▶ [TASK INSTRUCTIONS] Images are to be left out when the records below are printed word for word.

----------

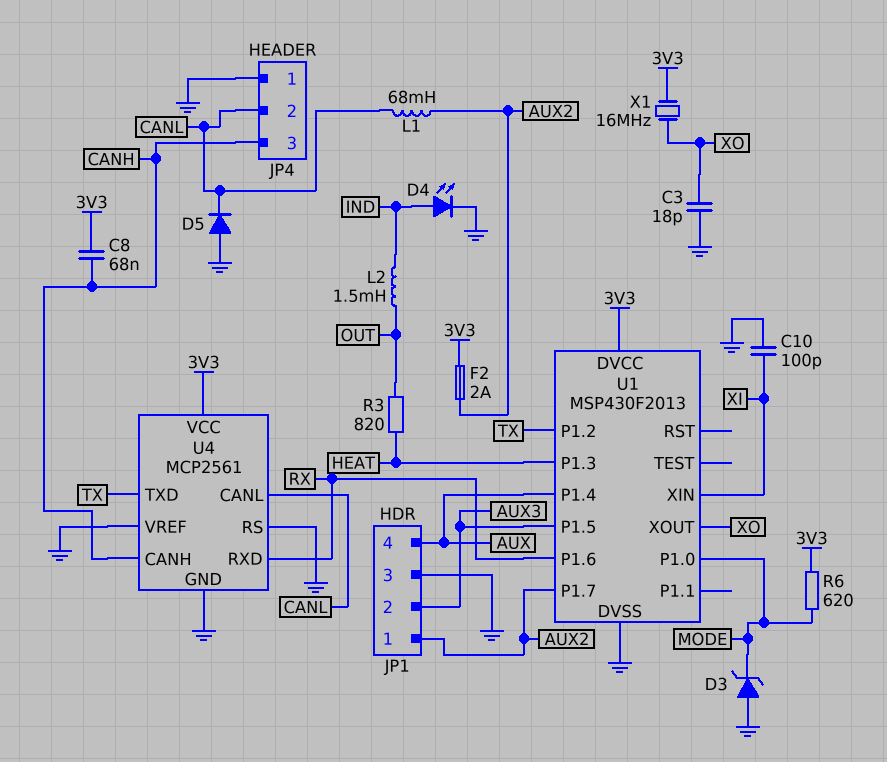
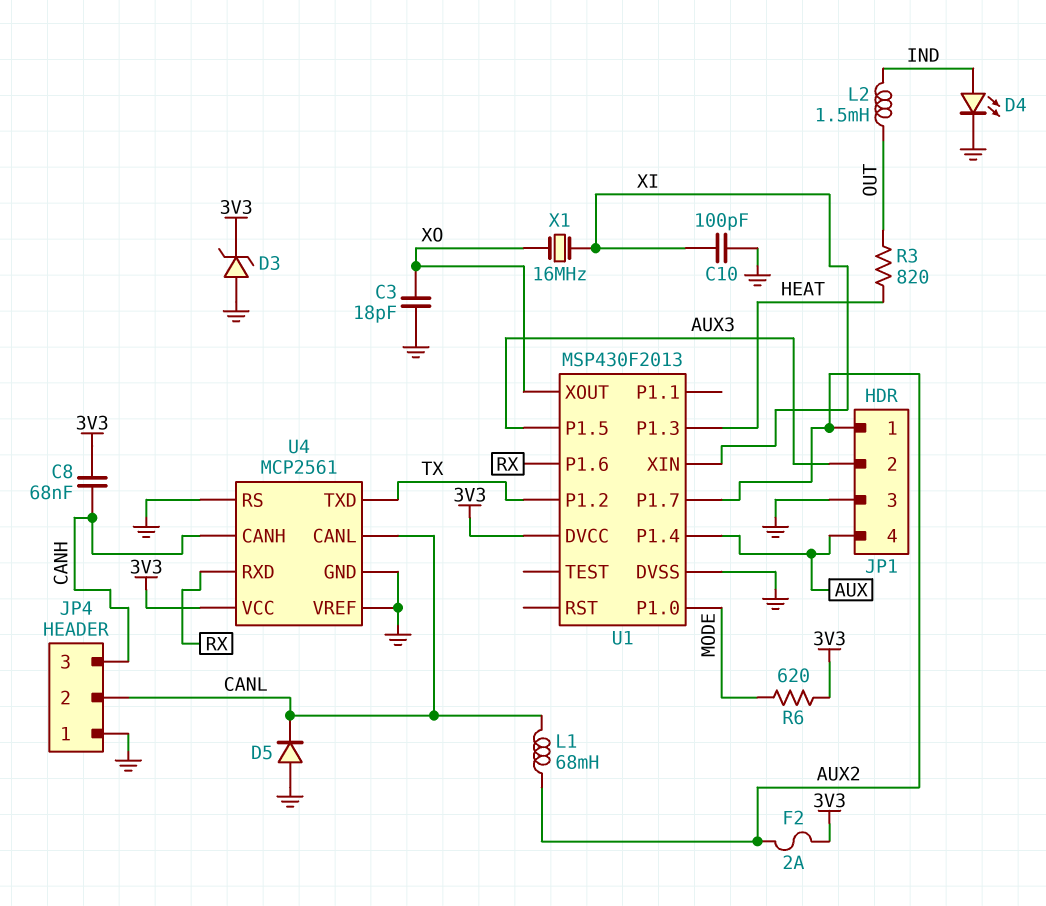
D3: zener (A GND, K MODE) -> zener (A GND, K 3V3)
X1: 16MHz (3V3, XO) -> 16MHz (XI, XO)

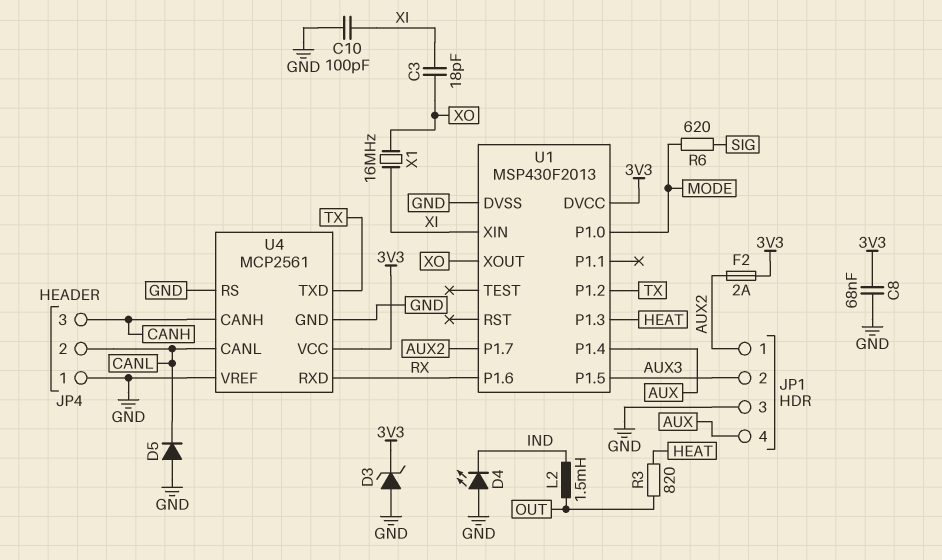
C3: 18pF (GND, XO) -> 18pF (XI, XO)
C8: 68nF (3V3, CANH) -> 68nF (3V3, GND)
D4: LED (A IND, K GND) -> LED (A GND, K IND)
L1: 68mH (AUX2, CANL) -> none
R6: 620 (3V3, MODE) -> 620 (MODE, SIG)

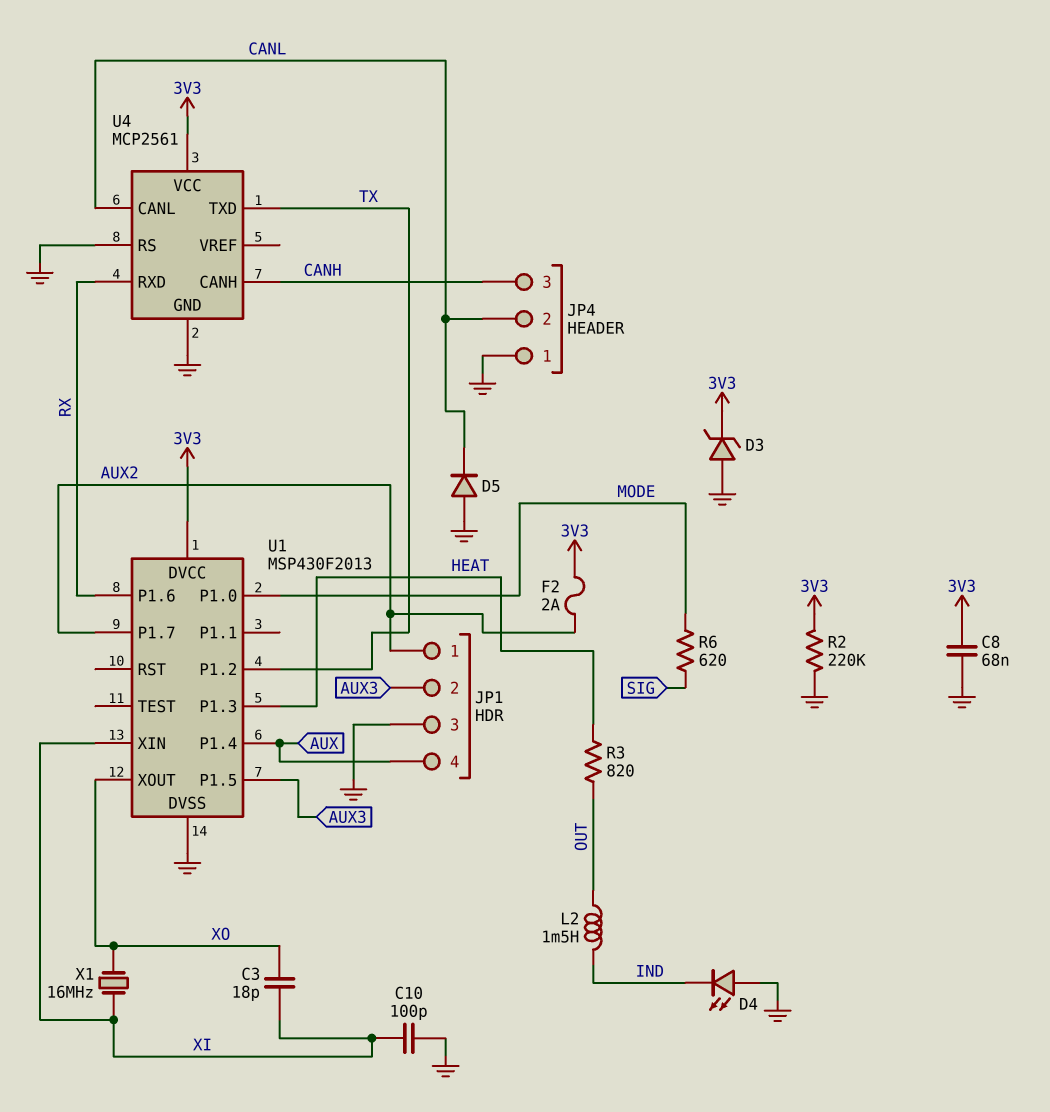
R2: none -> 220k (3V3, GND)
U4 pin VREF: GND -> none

----------

▶ [ANSWER BELOW]
D3: zener (A GND, K MODE) -> zener (A GND, K 3V3)
X1: 16MHz (3V3, XO) -> 16MHz (XI, XO)

C3: 18pF (GND, XO) -> 18pF (XI, XO)
C8: 68nF (3V3, CANH) -> 68nF (3V3, GND)
D4: LED (A IND, K GND) -> LED (A GND, K IND)
L1: 68mH (AUX2, CANL) -> none
R6: 620 (3V3, MODE) -> 620 (MODE, SIG)

R2: none -> 220k (3V3, GND)
U4 pin VREF: GND -> none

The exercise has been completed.